#### What the task requires
Starting at the first line of the data, print every line up to and including the one with "D7: diode 1N4004", but no pictures.

(Records from a dataset)
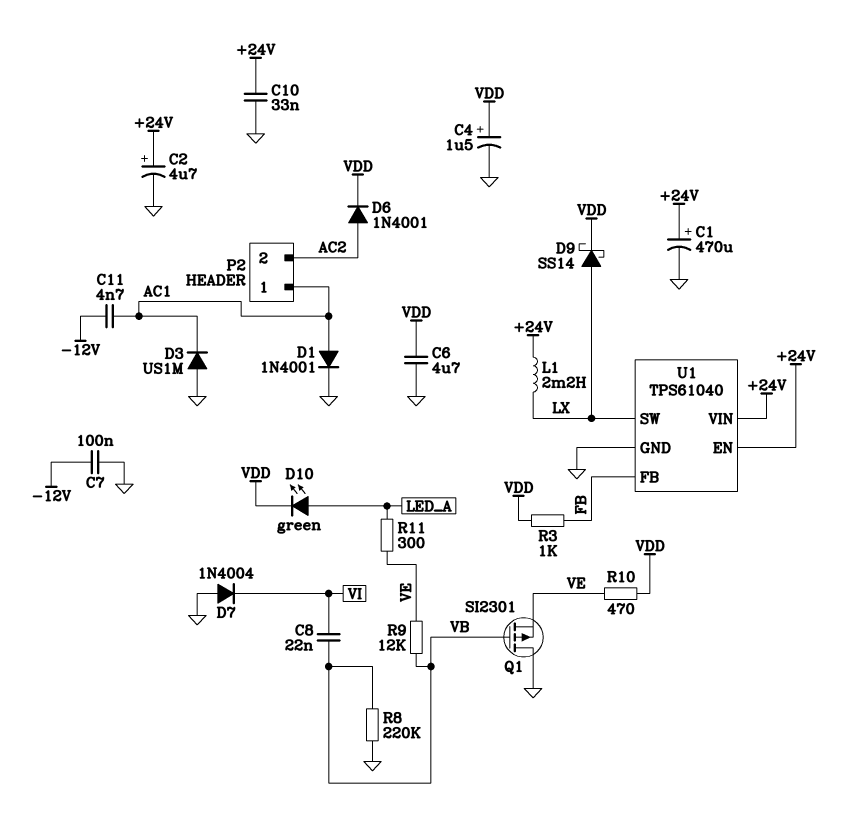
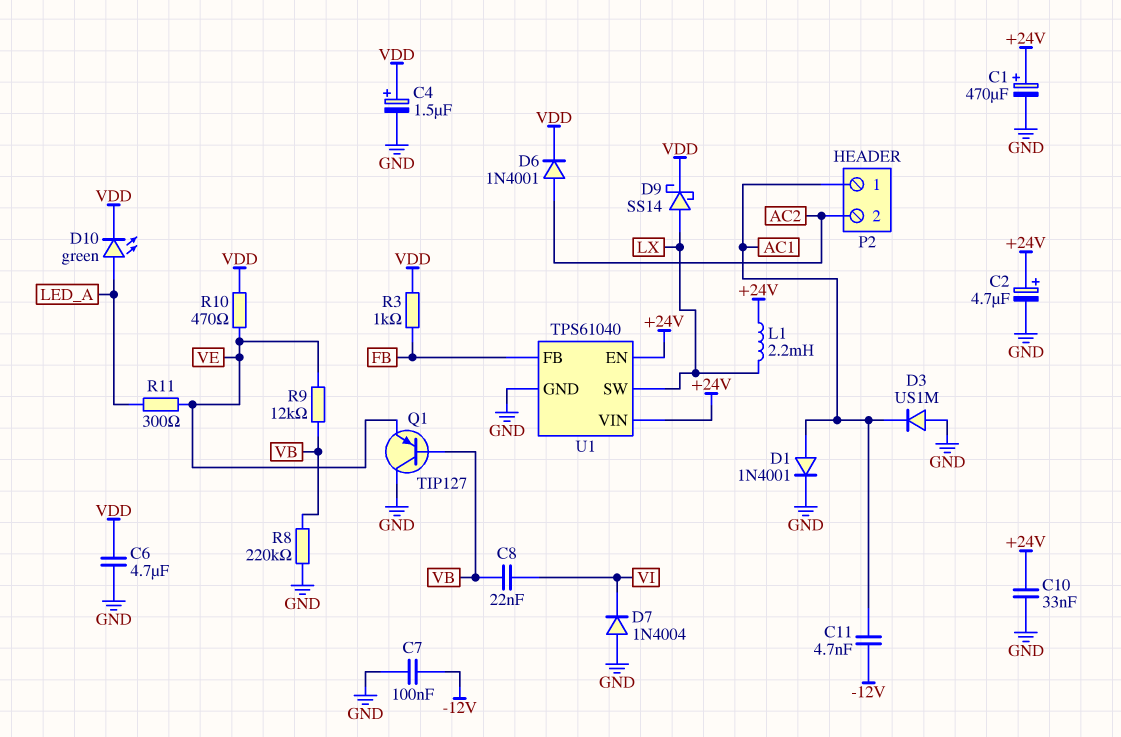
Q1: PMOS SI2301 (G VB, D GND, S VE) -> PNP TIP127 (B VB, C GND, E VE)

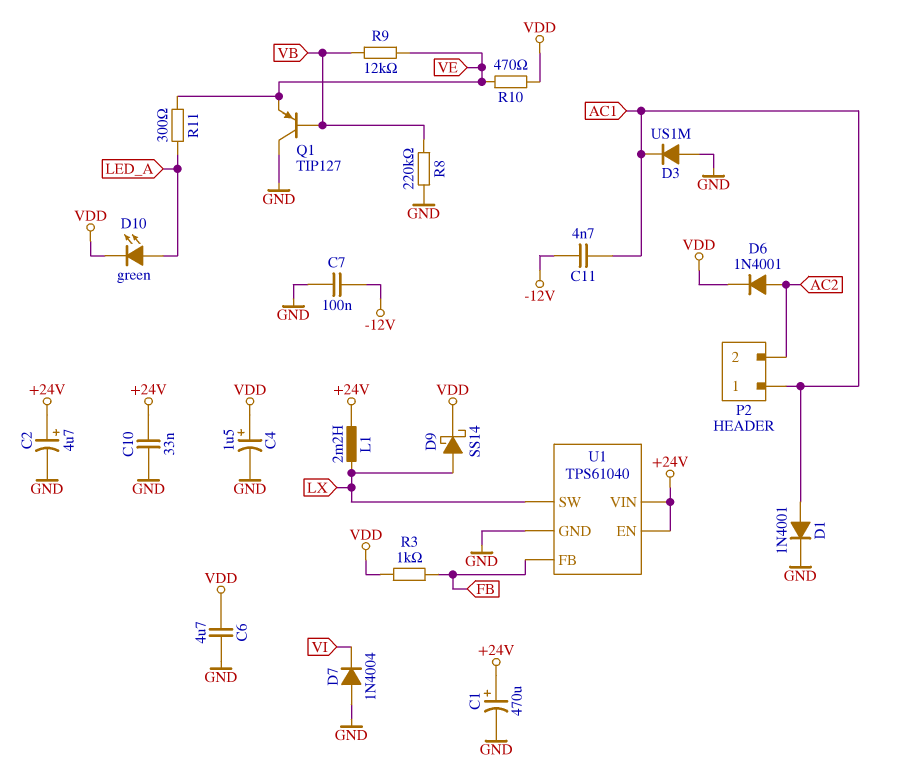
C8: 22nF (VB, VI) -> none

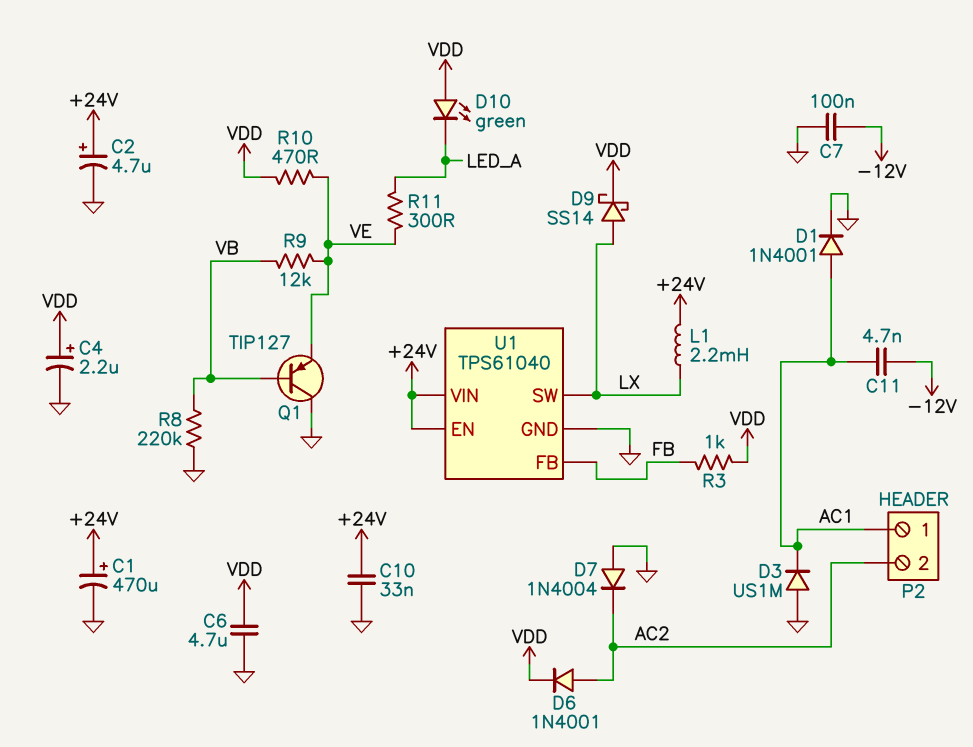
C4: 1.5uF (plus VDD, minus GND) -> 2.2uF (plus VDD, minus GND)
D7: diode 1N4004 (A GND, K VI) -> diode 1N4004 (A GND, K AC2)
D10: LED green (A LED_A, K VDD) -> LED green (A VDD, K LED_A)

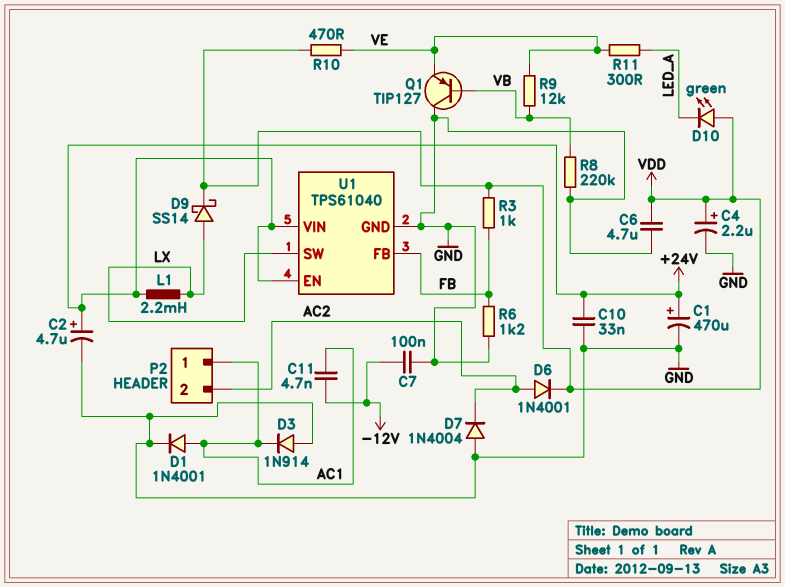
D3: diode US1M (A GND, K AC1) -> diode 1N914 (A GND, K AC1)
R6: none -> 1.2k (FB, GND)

#### Solution for this task
Q1: PMOS SI2301 (G VB, D GND, S VE) -> PNP TIP127 (B VB, C GND, E VE)

C8: 22nF (VB, VI) -> none

C4: 1.5uF (plus VDD, minus GND) -> 2.2uF (plus VDD, minus GND)
D7: diode 1N4004 (A GND, K VI) -> diode 1N4004 (A GND, K AC2)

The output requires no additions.